(Data extracts)
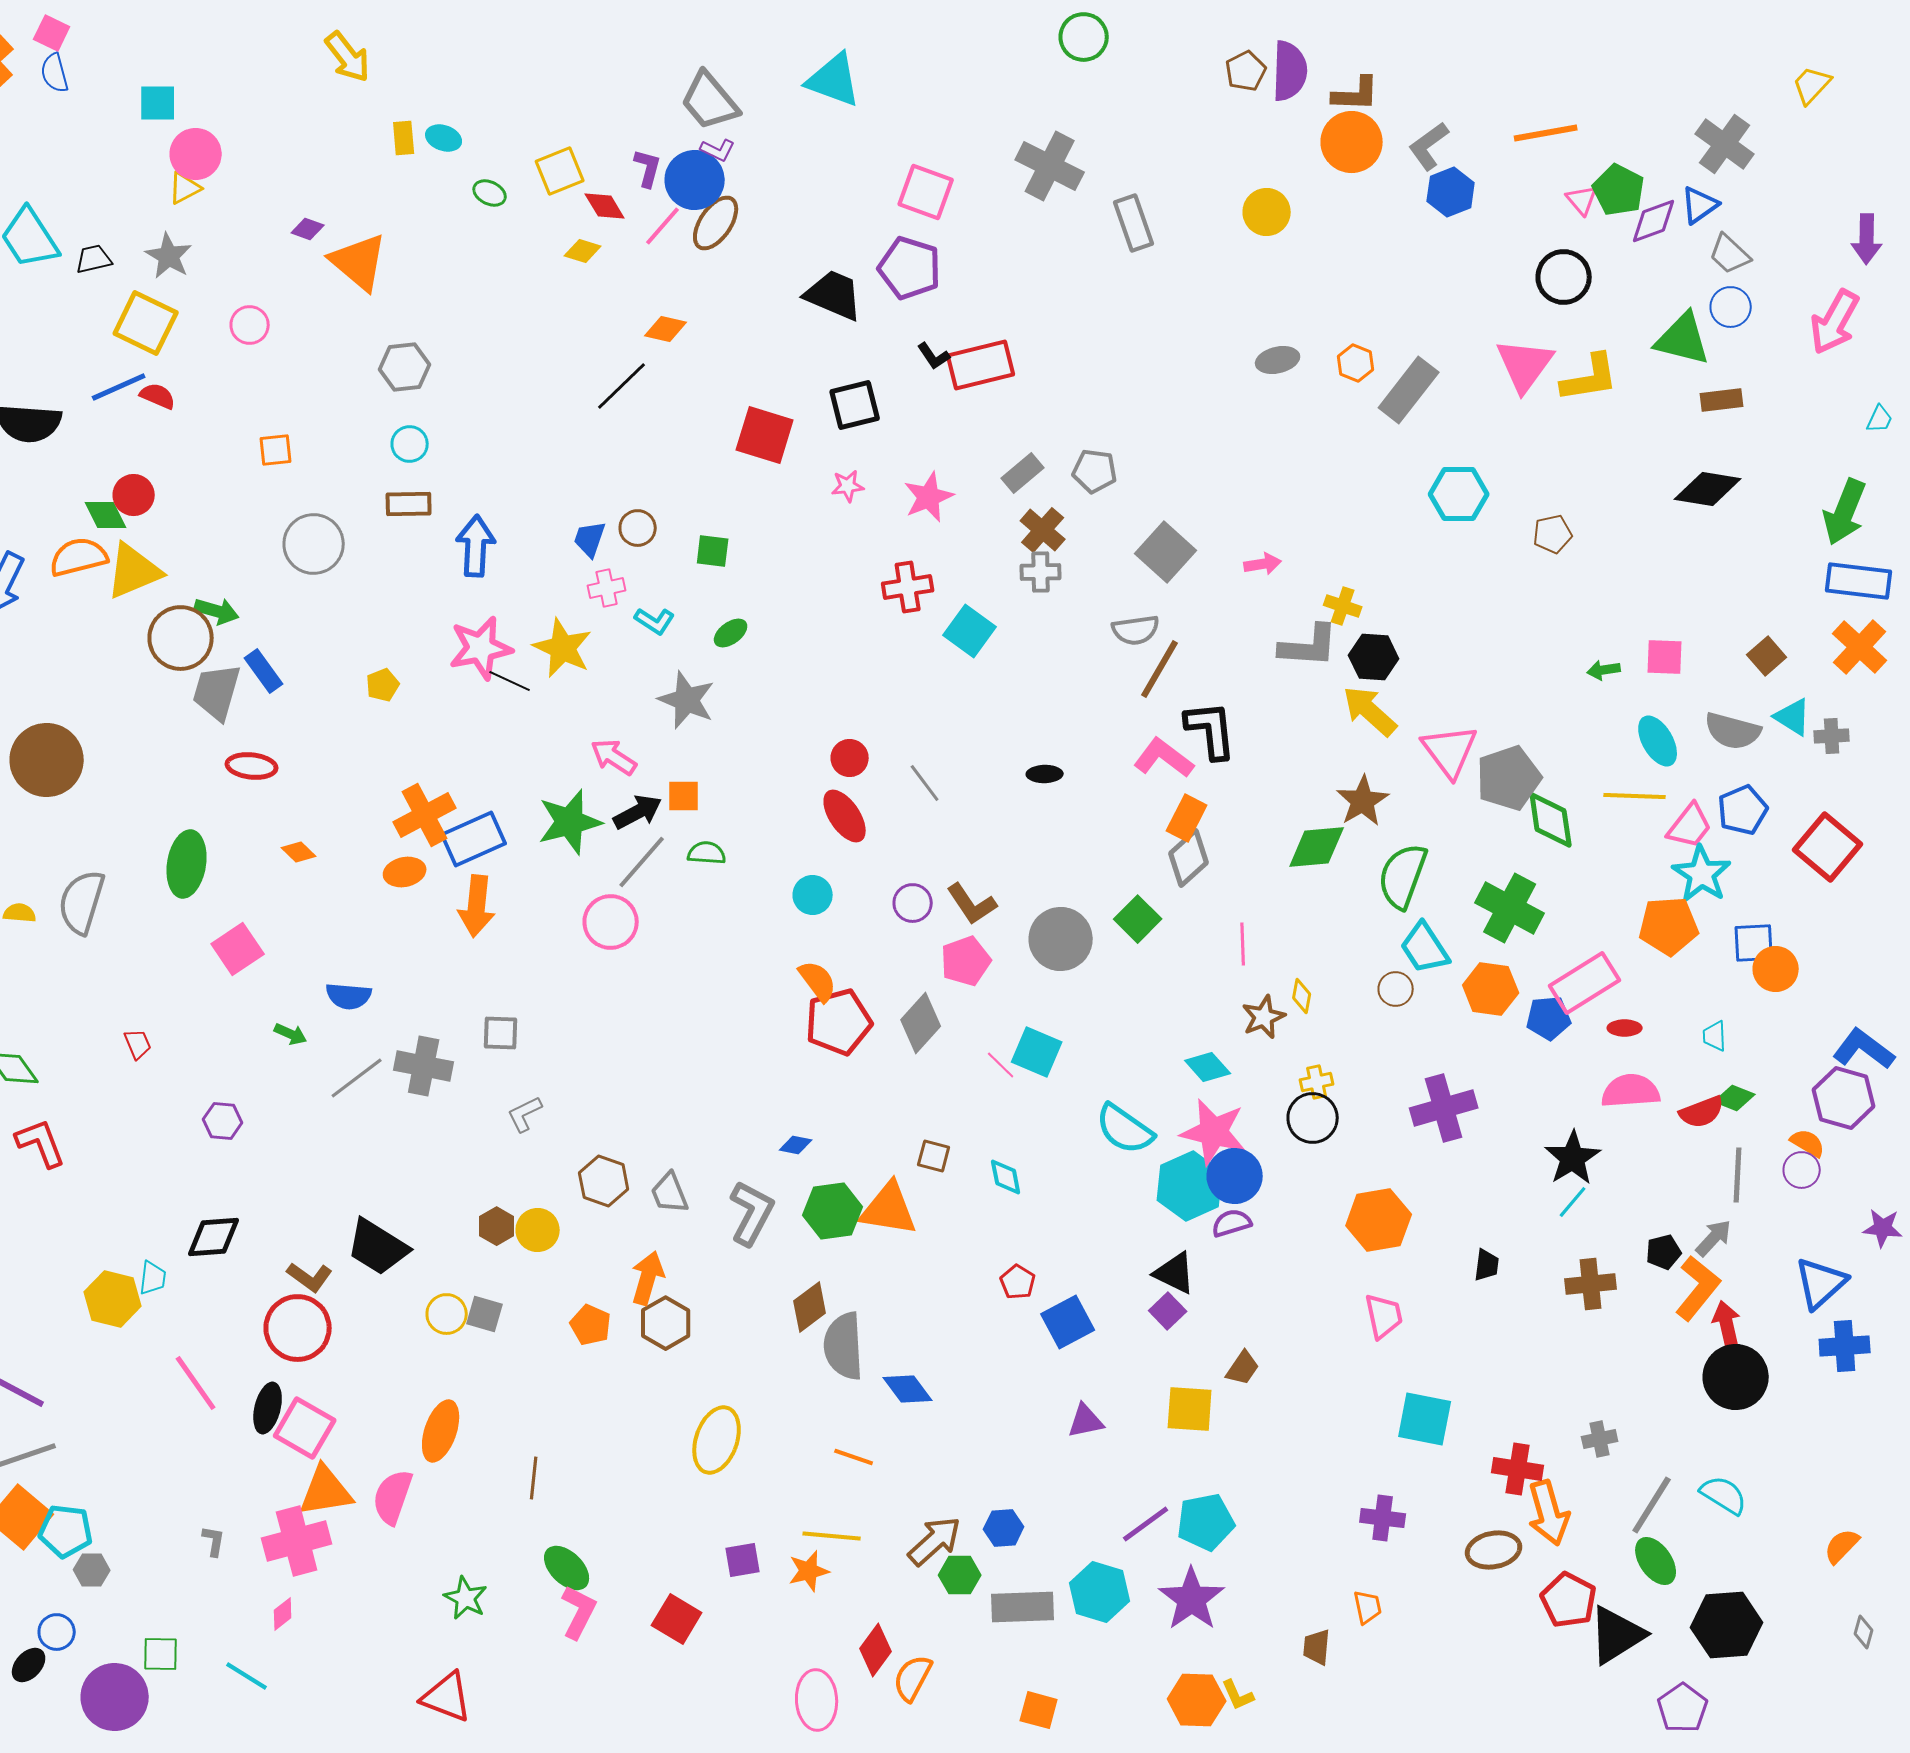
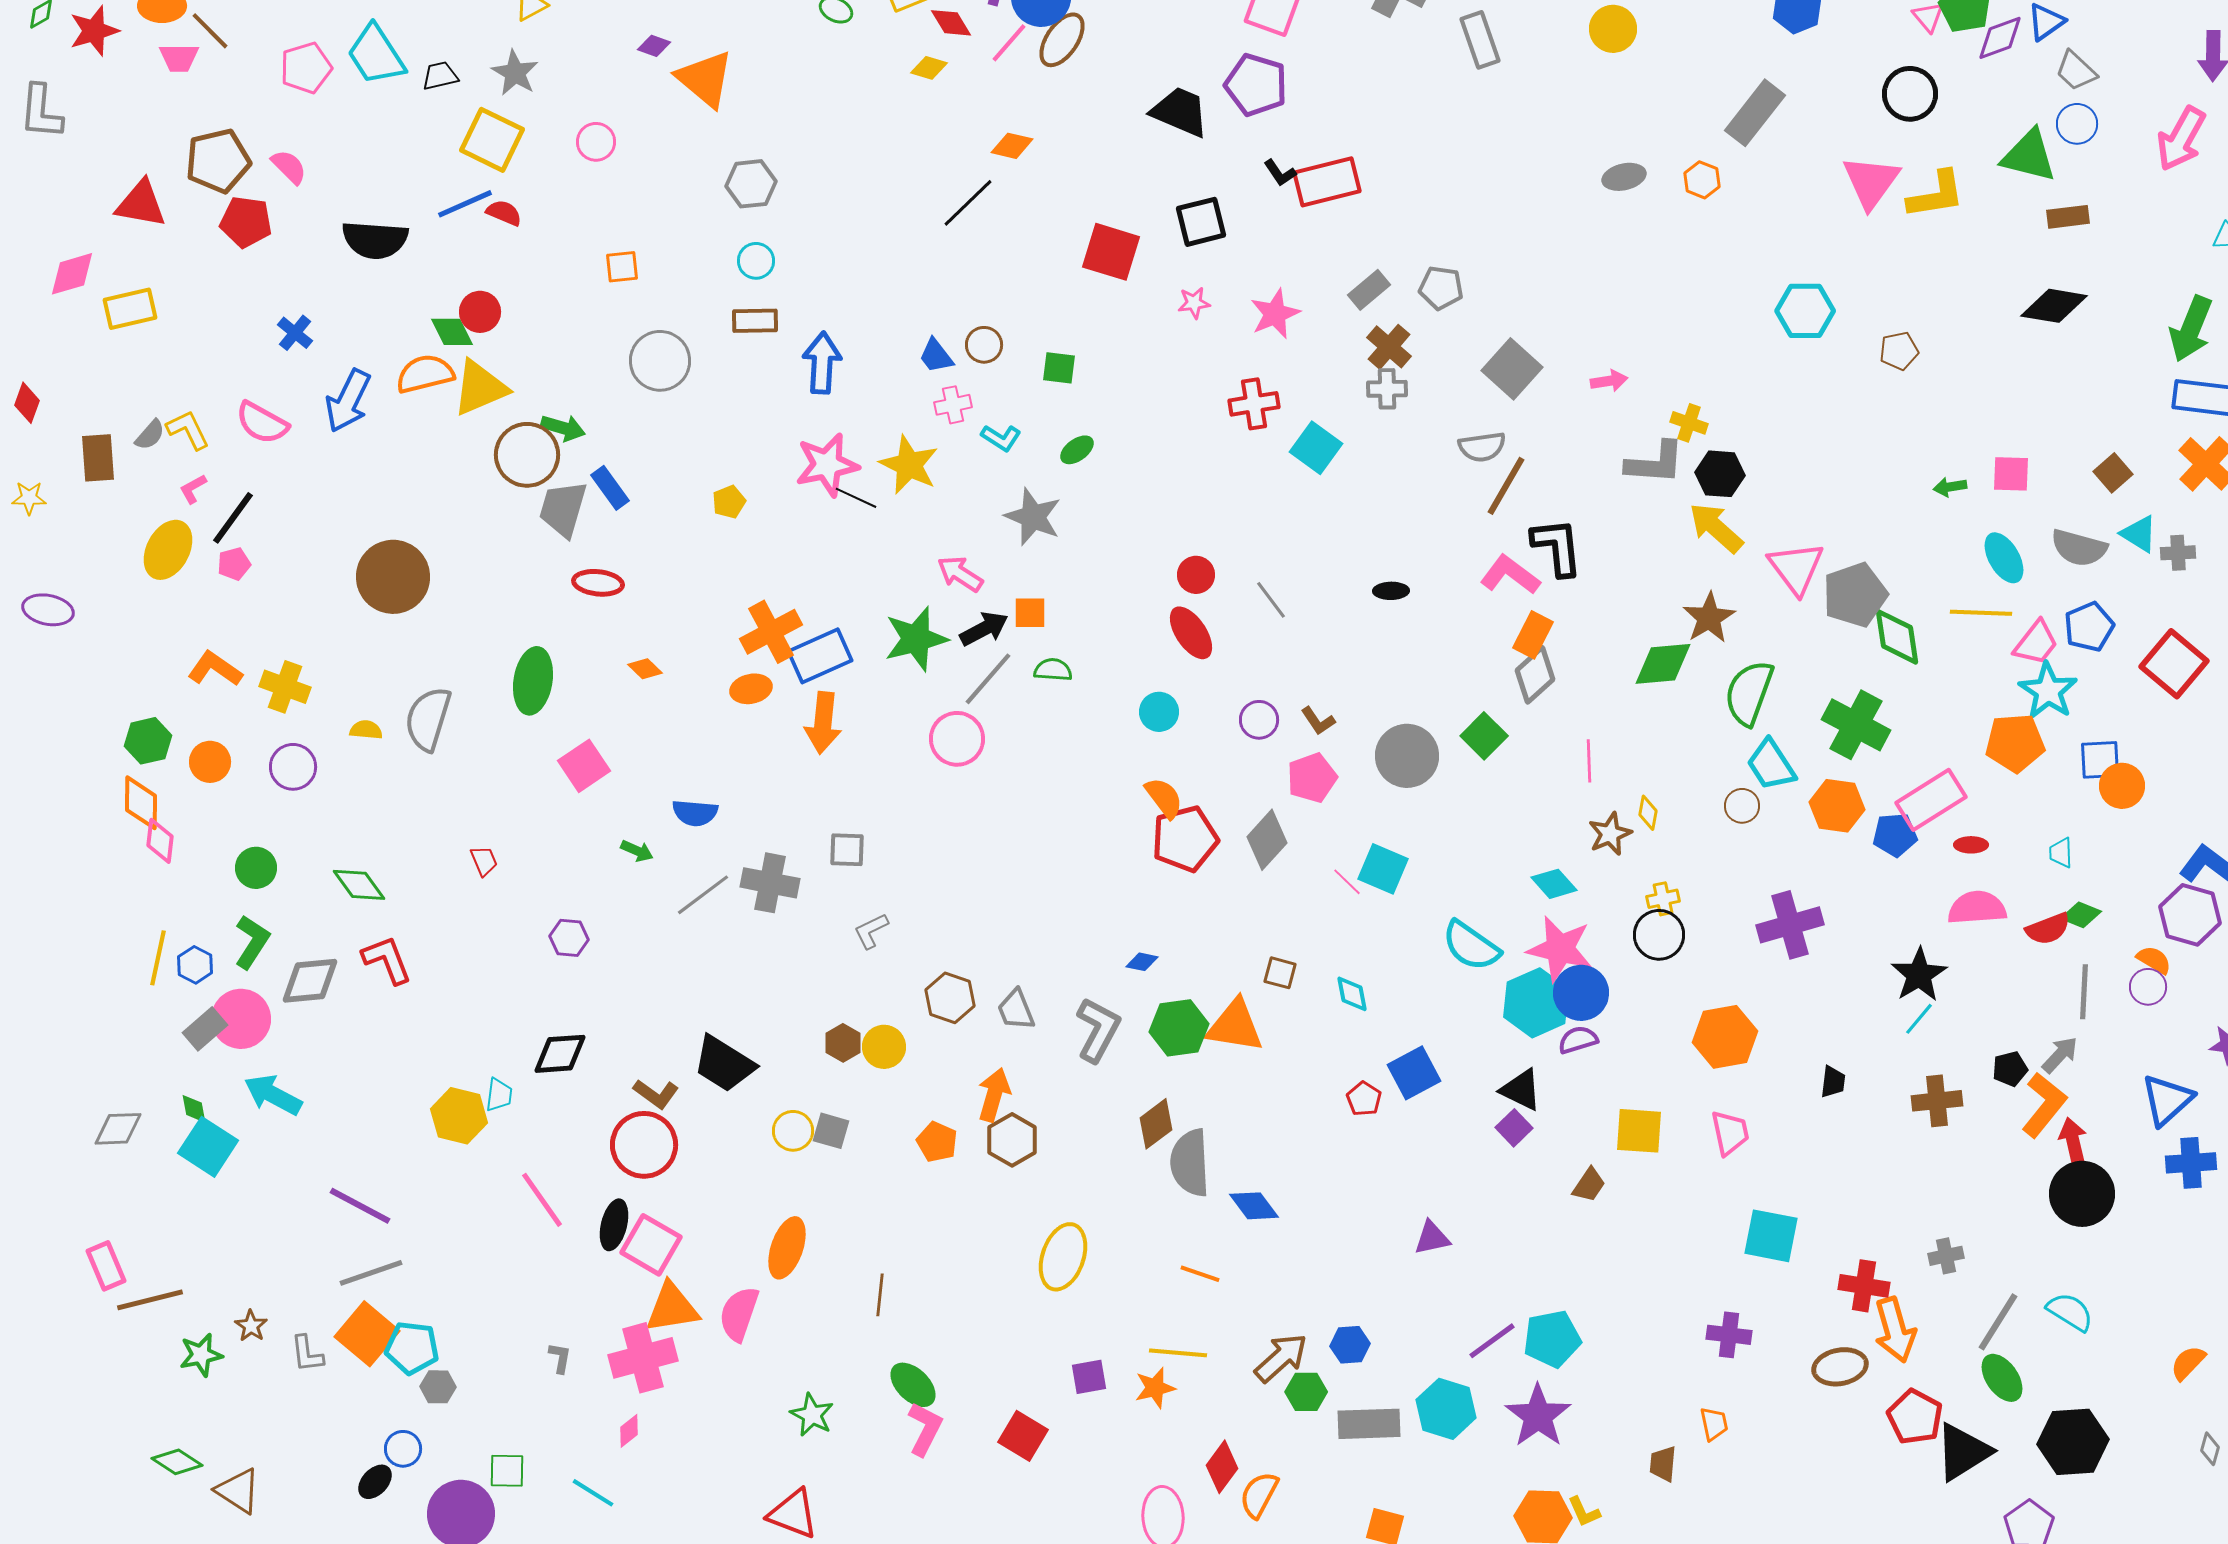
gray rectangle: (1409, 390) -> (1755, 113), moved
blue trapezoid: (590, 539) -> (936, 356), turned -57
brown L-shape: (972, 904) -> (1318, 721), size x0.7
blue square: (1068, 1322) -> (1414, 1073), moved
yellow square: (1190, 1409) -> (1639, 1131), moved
(End Data extracts)
→ What you should do:
For the records above, give the number of lines containing the string "square" and no other words.

→ Worked solution:
2